BEGIN Input data
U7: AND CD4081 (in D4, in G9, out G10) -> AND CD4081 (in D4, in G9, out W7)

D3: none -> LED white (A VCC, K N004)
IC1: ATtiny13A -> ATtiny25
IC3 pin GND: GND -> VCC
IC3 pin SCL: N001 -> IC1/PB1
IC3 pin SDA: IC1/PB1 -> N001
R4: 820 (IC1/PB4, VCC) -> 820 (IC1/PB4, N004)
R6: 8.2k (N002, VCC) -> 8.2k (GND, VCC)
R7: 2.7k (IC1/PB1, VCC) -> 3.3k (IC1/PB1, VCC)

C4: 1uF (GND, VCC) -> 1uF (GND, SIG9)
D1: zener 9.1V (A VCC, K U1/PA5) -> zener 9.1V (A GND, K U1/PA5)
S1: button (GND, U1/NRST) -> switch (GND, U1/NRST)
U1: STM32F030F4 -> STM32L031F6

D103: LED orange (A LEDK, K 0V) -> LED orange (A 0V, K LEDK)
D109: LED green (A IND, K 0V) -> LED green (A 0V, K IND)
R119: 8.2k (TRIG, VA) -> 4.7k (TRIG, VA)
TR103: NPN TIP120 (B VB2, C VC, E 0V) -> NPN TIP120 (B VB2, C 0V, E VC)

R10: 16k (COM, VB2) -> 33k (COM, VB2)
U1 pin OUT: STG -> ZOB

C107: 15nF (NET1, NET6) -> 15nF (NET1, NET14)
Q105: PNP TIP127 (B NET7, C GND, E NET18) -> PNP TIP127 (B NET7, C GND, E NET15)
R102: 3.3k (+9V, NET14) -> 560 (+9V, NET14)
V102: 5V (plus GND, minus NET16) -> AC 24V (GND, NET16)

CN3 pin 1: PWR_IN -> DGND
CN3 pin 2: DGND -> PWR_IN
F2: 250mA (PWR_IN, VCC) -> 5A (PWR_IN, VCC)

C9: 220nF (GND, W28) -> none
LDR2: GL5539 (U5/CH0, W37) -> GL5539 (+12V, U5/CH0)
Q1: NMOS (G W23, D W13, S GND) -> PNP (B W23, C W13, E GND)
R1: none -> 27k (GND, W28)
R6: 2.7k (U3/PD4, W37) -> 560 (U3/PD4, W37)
END Input data
# [Action item]
Each entry needs to be copied out exactly.

# [Response to the task]
U7: AND CD4081 (in D4, in G9, out G10) -> AND CD4081 (in D4, in G9, out W7)

D3: none -> LED white (A VCC, K N004)
IC1: ATtiny13A -> ATtiny25
IC3 pin GND: GND -> VCC
IC3 pin SCL: N001 -> IC1/PB1
IC3 pin SDA: IC1/PB1 -> N001
R4: 820 (IC1/PB4, VCC) -> 820 (IC1/PB4, N004)
R6: 8.2k (N002, VCC) -> 8.2k (GND, VCC)
R7: 2.7k (IC1/PB1, VCC) -> 3.3k (IC1/PB1, VCC)

C4: 1uF (GND, VCC) -> 1uF (GND, SIG9)
D1: zener 9.1V (A VCC, K U1/PA5) -> zener 9.1V (A GND, K U1/PA5)
S1: button (GND, U1/NRST) -> switch (GND, U1/NRST)
U1: STM32F030F4 -> STM32L031F6

D103: LED orange (A LEDK, K 0V) -> LED orange (A 0V, K LEDK)
D109: LED green (A IND, K 0V) -> LED green (A 0V, K IND)
R119: 8.2k (TRIG, VA) -> 4.7k (TRIG, VA)
TR103: NPN TIP120 (B VB2, C VC, E 0V) -> NPN TIP120 (B VB2, C 0V, E VC)

R10: 16k (COM, VB2) -> 33k (COM, VB2)
U1 pin OUT: STG -> ZOB

C107: 15nF (NET1, NET6) -> 15nF (NET1, NET14)
Q105: PNP TIP127 (B NET7, C GND, E NET18) -> PNP TIP127 (B NET7, C GND, E NET15)
R102: 3.3k (+9V, NET14) -> 560 (+9V, NET14)
V102: 5V (plus GND, minus NET16) -> AC 24V (GND, NET16)

CN3 pin 1: PWR_IN -> DGND
CN3 pin 2: DGND -> PWR_IN
F2: 250mA (PWR_IN, VCC) -> 5A (PWR_IN, VCC)

C9: 220nF (GND, W28) -> none
LDR2: GL5539 (U5/CH0, W37) -> GL5539 (+12V, U5/CH0)
Q1: NMOS (G W23, D W13, S GND) -> PNP (B W23, C W13, E GND)
R1: none -> 27k (GND, W28)
R6: 2.7k (U3/PD4, W37) -> 560 (U3/PD4, W37)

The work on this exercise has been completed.